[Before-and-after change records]
- - - - -

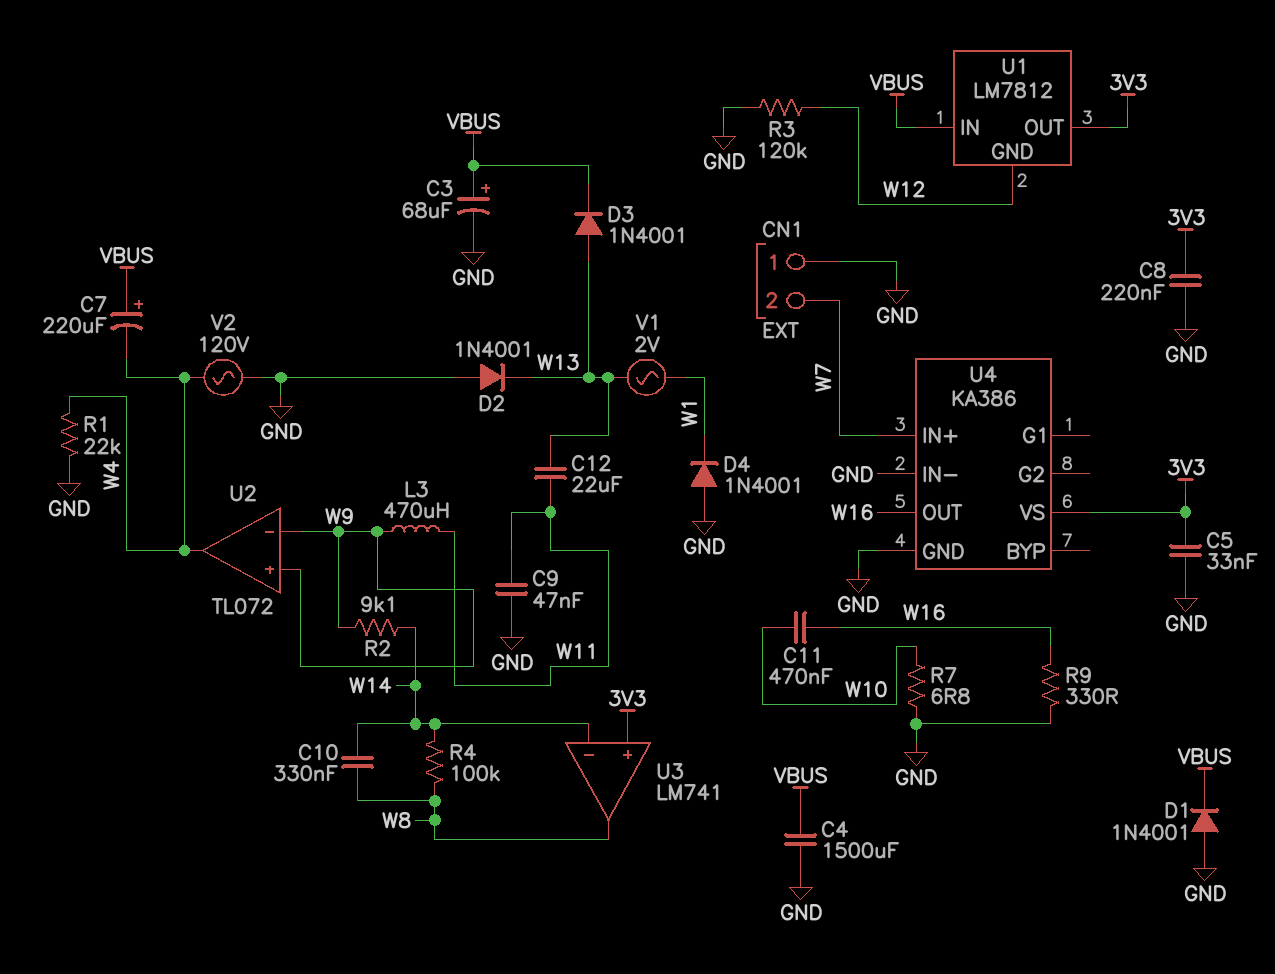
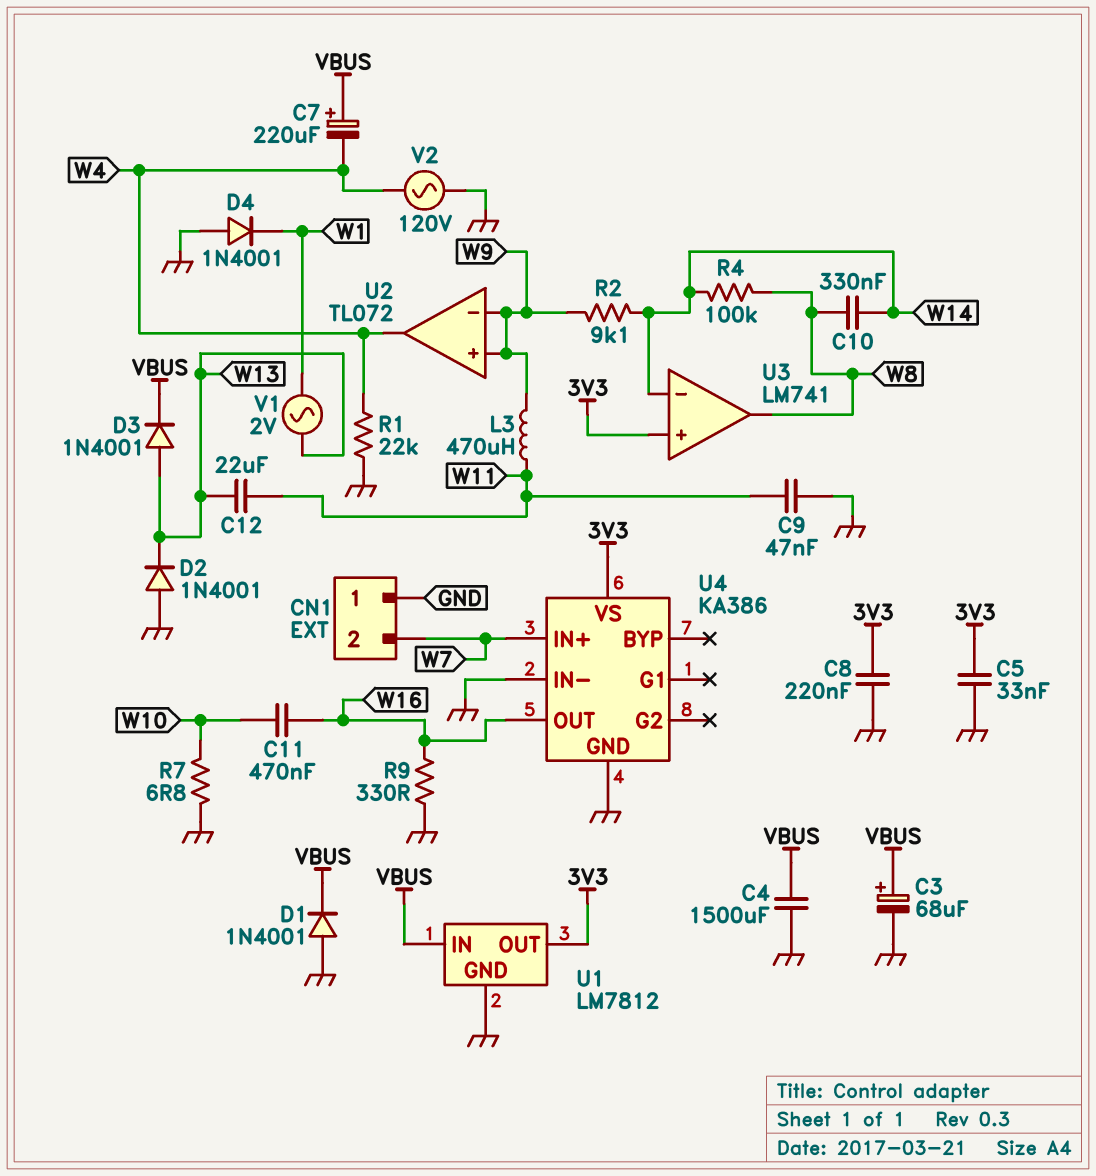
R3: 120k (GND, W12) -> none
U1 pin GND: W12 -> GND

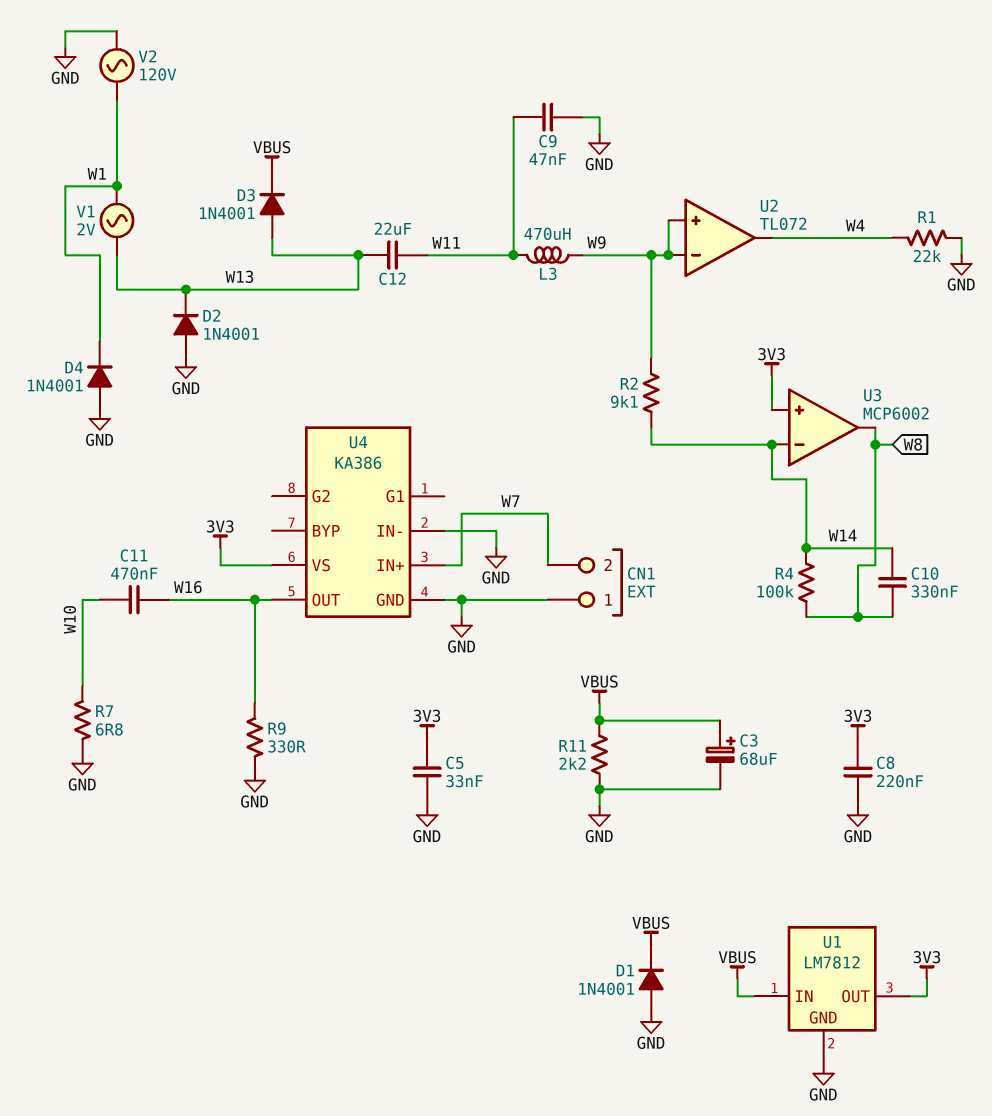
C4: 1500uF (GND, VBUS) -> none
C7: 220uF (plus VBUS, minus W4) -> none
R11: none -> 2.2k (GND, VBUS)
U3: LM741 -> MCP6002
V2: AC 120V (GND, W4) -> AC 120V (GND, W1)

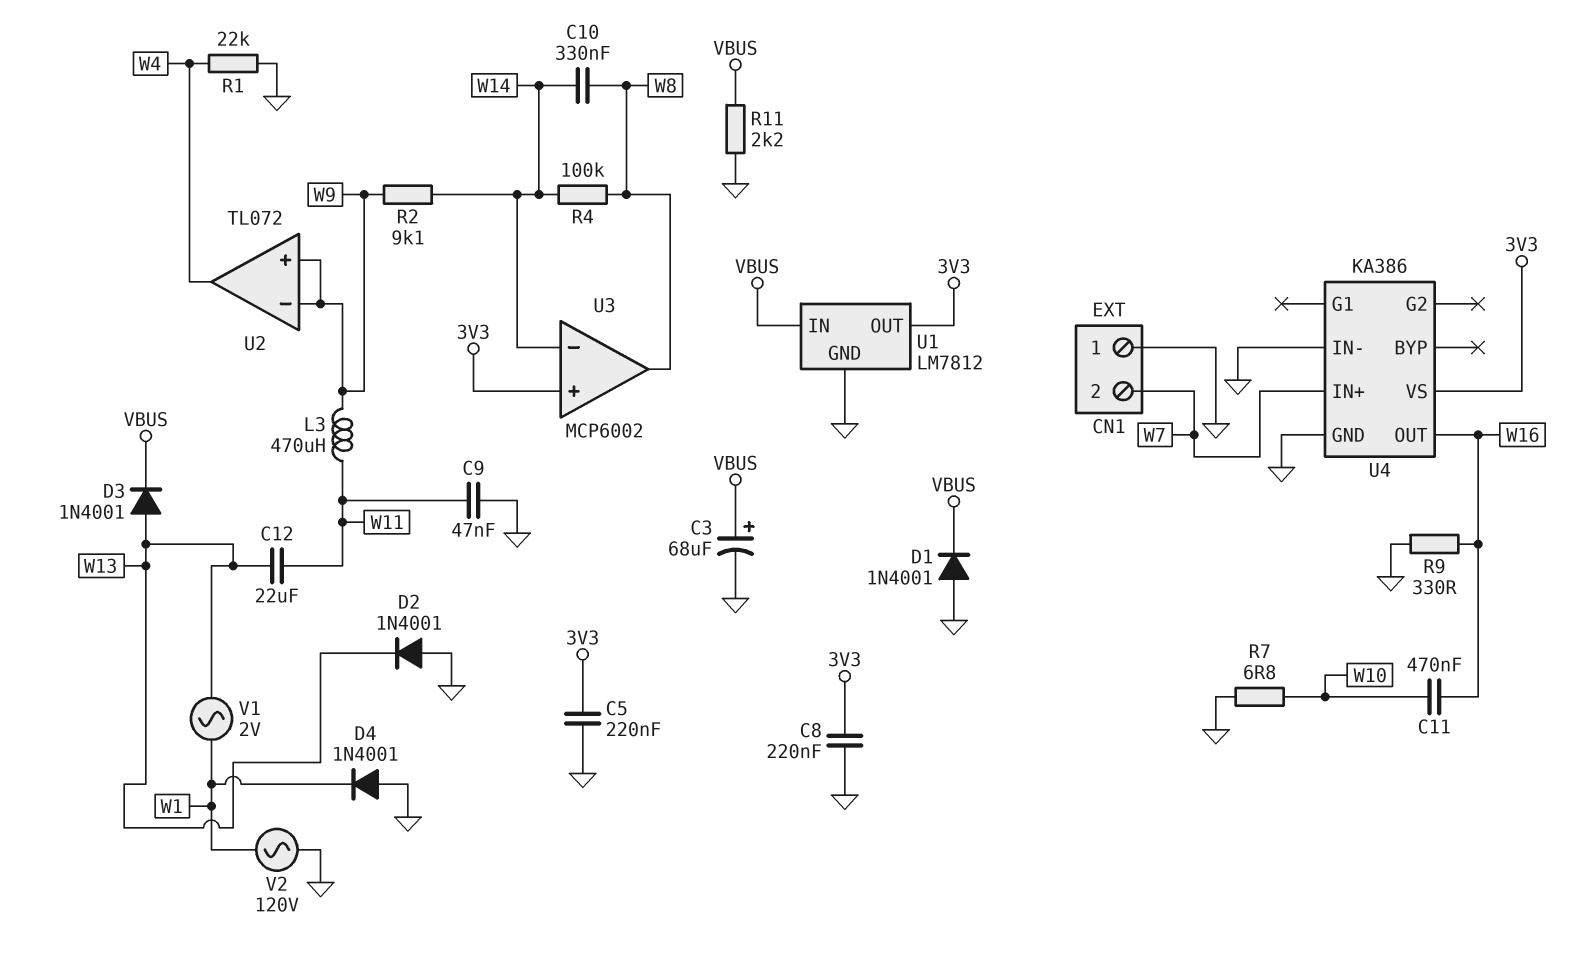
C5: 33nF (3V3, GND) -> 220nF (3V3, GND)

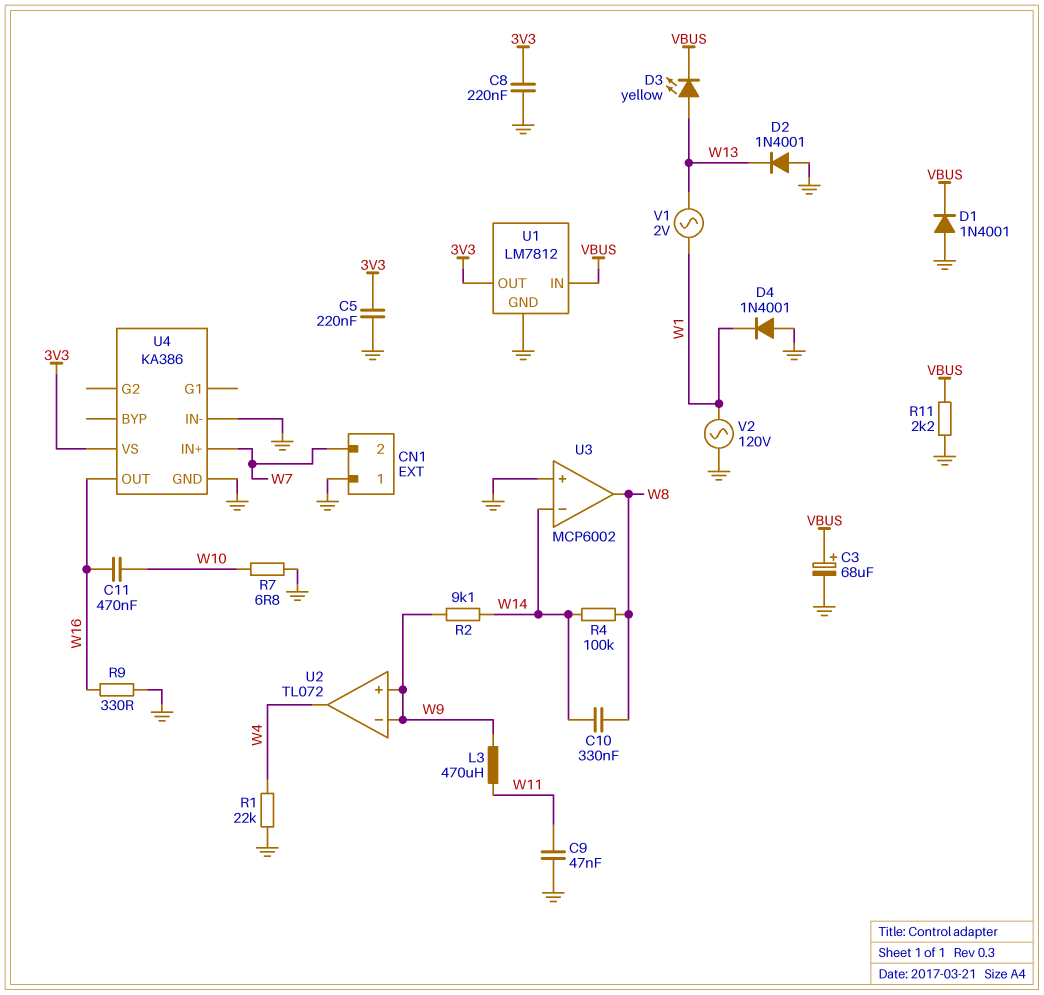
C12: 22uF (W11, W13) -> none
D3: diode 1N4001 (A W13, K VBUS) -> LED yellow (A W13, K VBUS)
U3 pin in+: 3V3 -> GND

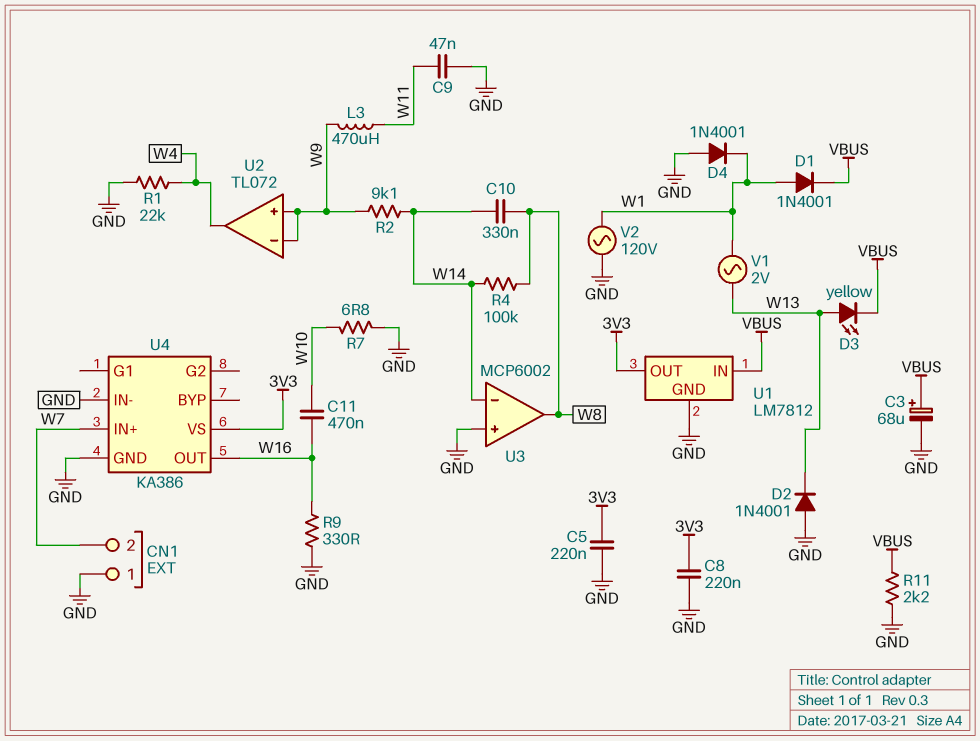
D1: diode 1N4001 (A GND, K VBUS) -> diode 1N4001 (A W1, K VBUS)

- - - - -

The problem> Give back exactly the lines from the one with "V2: AC 120V (GND, W4) -> AC 120V (GND, W1)" through the end of the records above, inclusive, and omit any pictures.

Written answer>
V2: AC 120V (GND, W4) -> AC 120V (GND, W1)

C5: 33nF (3V3, GND) -> 220nF (3V3, GND)

C12: 22uF (W11, W13) -> none
D3: diode 1N4001 (A W13, K VBUS) -> LED yellow (A W13, K VBUS)
U3 pin in+: 3V3 -> GND

D1: diode 1N4001 (A GND, K VBUS) -> diode 1N4001 (A W1, K VBUS)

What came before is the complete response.